**Aim of the exercise**:
The answer must consist solely of the lines from the one containing "red brick H6:H7" to the end of the entries below, repeated exactly.

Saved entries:
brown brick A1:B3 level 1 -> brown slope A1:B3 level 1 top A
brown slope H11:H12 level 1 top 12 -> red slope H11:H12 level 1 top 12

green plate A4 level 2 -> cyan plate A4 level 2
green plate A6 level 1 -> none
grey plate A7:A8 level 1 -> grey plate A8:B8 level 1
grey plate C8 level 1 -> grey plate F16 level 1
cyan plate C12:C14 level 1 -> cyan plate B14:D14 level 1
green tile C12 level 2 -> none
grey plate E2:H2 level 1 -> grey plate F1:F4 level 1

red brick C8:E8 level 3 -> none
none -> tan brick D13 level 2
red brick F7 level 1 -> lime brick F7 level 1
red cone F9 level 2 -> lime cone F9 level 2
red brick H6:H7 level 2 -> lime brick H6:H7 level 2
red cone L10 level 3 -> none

**Result for this exercise**:
red brick H6:H7 level 2 -> lime brick H6:H7 level 2
red cone L10 level 3 -> none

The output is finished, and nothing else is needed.